======== RECORDS TO USE

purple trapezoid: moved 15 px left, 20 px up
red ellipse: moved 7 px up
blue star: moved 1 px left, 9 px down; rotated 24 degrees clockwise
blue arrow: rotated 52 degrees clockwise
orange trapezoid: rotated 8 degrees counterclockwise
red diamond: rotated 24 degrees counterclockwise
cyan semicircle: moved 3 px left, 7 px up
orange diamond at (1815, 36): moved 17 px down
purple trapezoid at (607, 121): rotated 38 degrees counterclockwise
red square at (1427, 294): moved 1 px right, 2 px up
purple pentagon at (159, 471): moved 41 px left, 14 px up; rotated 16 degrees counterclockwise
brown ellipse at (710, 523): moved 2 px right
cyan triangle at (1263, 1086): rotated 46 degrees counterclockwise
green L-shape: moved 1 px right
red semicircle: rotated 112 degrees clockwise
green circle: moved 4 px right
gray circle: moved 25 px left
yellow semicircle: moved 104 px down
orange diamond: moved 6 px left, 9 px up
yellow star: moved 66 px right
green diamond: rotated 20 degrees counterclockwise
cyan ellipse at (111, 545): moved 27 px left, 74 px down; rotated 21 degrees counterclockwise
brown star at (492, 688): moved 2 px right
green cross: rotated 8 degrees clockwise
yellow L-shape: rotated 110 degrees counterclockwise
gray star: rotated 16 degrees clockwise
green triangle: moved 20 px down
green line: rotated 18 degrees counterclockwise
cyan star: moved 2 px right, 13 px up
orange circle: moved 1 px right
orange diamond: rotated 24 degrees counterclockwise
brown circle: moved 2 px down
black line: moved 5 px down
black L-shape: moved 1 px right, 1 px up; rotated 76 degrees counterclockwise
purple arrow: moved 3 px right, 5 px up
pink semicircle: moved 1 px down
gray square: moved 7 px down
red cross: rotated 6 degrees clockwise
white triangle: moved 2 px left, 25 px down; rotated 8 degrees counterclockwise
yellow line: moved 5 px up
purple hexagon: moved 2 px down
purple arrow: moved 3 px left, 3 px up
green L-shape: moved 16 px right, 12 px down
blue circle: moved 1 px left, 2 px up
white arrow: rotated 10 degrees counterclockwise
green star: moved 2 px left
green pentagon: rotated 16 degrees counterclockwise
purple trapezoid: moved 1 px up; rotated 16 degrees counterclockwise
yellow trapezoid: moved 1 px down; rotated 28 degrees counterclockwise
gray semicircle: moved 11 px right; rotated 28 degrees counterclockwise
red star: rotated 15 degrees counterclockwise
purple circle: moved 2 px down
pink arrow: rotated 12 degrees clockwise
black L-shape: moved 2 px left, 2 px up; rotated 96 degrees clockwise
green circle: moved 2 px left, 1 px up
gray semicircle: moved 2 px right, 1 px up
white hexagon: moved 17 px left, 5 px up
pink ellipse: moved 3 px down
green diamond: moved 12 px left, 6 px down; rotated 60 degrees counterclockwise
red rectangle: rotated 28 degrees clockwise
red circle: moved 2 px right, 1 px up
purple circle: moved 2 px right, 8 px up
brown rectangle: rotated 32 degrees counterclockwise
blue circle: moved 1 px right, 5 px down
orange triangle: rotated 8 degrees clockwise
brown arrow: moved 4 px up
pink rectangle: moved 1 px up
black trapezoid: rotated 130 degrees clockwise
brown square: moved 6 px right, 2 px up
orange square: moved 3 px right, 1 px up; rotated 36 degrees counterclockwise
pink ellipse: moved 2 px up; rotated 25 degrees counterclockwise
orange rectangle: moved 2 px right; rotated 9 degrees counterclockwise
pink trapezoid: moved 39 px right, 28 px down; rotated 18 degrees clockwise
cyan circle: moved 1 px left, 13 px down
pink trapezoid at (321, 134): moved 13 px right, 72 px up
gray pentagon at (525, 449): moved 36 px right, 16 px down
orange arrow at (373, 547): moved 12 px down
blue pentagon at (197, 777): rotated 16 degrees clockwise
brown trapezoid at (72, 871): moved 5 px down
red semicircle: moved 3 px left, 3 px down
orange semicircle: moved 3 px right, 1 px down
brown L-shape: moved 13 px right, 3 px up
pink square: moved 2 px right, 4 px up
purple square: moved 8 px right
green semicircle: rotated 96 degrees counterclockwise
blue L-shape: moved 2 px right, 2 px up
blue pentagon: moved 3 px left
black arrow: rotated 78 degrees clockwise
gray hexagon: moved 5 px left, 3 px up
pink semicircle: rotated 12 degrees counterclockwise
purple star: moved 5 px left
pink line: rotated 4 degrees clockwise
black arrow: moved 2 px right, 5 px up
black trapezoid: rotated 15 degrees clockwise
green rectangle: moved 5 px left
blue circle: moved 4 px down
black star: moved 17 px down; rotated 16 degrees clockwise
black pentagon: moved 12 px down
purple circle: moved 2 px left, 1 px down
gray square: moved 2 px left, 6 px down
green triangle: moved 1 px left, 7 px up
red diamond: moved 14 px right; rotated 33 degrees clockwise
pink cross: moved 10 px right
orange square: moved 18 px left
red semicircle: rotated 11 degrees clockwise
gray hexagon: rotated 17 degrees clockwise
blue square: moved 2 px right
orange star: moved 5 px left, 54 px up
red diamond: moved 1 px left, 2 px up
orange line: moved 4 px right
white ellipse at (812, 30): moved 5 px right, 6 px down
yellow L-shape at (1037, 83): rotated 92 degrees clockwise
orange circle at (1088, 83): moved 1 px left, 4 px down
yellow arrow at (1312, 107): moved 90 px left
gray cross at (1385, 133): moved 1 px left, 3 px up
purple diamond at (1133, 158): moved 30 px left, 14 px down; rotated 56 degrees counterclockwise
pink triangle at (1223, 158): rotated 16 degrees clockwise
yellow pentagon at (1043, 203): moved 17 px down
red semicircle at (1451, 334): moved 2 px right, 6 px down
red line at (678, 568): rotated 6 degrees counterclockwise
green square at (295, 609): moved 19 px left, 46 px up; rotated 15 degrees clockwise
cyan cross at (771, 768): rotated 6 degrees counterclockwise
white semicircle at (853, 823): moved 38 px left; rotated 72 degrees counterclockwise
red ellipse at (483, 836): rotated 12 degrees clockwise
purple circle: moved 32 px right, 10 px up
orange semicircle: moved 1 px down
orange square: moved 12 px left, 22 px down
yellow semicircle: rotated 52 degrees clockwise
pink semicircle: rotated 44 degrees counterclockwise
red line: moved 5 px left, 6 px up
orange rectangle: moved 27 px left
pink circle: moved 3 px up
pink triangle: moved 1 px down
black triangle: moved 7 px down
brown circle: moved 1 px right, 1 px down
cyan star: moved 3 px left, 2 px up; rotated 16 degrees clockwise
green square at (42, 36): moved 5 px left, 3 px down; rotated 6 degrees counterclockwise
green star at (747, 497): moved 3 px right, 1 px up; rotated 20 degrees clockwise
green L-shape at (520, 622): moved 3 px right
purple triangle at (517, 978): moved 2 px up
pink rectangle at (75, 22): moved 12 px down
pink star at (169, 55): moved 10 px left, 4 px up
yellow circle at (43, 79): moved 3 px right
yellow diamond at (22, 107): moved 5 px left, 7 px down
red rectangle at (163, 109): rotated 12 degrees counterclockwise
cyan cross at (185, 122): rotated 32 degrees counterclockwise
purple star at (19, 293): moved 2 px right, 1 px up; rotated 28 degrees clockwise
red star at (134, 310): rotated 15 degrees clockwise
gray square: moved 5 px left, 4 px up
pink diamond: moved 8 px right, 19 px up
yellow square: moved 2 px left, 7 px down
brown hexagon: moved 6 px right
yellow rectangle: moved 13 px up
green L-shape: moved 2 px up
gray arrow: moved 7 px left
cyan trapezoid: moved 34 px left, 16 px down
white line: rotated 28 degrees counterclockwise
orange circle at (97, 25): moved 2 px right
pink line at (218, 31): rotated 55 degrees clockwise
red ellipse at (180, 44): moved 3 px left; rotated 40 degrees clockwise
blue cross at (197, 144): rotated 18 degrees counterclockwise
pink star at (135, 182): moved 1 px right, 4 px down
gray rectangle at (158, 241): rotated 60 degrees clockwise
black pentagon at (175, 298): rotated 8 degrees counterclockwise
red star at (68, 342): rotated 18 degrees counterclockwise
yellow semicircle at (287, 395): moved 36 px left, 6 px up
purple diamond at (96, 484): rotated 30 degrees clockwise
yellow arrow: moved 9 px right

================

» **AIM OF THE EXERCISE**:
Identify and extract each line of the listing that contains "ellipse".

» **EXERCISE RESULT**:
red ellipse: moved 7 px up
brown ellipse at (710, 523): moved 2 px right
cyan ellipse at (111, 545): moved 27 px left, 74 px down; rotated 21 degrees counterclockwise
pink ellipse: moved 3 px down
pink ellipse: moved 2 px up; rotated 25 degrees counterclockwise
white ellipse at (812, 30): moved 5 px right, 6 px down
red ellipse at (483, 836): rotated 12 degrees clockwise
red ellipse at (180, 44): moved 3 px left; rotated 40 degrees clockwise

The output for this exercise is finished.